Material supplied start

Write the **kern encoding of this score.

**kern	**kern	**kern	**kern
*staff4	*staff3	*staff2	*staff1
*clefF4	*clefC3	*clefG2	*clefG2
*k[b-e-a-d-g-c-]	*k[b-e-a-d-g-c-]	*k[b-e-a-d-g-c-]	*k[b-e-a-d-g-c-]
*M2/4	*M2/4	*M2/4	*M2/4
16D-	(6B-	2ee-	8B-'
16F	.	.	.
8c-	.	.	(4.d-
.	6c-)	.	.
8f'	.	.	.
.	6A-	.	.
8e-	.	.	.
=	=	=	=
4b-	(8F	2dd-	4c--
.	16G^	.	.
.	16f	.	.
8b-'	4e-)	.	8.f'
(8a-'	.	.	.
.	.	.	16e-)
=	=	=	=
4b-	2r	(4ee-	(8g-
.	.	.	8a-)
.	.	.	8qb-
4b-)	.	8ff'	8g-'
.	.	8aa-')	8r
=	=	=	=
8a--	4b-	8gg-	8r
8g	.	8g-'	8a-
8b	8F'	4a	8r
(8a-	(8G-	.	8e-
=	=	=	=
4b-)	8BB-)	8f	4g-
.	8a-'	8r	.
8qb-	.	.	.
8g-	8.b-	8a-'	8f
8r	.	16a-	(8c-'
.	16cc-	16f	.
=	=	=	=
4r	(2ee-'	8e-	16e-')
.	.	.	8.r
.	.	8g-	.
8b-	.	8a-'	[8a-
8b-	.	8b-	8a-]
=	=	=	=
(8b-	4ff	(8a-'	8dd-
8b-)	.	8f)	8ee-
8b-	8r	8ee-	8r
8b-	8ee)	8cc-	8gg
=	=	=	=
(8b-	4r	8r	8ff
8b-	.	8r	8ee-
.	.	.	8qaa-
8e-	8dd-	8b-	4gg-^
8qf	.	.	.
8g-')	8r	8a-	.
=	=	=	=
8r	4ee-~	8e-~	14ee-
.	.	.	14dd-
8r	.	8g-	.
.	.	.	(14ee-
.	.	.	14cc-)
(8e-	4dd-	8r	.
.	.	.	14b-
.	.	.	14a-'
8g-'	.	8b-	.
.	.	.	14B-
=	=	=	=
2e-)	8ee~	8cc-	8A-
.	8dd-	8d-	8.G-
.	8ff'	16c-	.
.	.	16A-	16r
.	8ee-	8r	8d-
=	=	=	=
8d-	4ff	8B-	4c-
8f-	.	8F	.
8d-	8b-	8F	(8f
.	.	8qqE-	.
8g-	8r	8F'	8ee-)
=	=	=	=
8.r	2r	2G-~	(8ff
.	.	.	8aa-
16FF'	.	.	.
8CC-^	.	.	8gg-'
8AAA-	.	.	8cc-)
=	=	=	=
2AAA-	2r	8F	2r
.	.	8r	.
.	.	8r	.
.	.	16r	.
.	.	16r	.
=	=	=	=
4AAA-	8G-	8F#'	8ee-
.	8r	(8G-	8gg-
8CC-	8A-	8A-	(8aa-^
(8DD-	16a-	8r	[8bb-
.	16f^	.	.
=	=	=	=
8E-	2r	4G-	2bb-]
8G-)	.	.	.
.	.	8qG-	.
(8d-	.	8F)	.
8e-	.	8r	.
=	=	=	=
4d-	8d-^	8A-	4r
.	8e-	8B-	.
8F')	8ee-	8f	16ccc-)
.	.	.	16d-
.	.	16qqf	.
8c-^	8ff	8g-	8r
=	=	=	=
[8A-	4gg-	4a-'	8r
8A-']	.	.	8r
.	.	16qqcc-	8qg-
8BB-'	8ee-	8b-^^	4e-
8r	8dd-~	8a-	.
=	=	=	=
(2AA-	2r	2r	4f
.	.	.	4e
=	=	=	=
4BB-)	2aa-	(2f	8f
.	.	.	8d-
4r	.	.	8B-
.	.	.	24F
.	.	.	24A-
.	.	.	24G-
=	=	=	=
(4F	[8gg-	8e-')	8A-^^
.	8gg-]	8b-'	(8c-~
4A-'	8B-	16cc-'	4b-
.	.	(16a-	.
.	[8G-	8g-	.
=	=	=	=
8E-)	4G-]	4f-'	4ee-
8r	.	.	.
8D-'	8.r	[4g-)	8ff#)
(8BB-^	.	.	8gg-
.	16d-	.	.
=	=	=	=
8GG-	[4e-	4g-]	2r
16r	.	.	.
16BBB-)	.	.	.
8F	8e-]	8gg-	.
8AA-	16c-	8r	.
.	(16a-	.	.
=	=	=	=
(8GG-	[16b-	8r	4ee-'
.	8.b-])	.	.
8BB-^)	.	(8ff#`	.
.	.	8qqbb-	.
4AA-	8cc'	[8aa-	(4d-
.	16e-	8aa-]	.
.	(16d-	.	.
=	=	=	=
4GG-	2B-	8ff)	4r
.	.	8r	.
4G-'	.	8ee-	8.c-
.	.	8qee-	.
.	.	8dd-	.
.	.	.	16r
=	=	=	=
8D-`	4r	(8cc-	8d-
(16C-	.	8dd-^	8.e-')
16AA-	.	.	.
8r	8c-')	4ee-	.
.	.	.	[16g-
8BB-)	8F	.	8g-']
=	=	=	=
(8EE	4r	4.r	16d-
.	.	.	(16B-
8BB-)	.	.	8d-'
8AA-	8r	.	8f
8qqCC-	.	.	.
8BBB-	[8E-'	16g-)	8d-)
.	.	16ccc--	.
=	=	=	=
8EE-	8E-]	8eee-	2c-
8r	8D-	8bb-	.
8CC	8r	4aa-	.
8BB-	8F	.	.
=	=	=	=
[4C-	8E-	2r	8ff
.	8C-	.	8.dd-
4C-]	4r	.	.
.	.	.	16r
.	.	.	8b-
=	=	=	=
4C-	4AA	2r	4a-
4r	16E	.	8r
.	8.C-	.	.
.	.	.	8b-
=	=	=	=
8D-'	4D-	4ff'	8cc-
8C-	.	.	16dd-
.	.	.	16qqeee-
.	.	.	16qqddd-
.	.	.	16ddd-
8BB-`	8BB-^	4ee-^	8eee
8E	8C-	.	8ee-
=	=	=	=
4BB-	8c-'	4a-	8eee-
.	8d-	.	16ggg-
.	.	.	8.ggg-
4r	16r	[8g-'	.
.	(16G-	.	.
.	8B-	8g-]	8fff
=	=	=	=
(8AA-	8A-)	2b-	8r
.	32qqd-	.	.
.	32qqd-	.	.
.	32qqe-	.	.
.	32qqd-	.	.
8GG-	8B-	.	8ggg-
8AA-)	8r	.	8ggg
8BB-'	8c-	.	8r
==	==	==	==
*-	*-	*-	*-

Material supplied end

• _What this task involves_:
Return each line of the data above that contains the string "kern".

• _Final result_:
Write the **kern encoding of this score.
**kern	**kern	**kern	**kern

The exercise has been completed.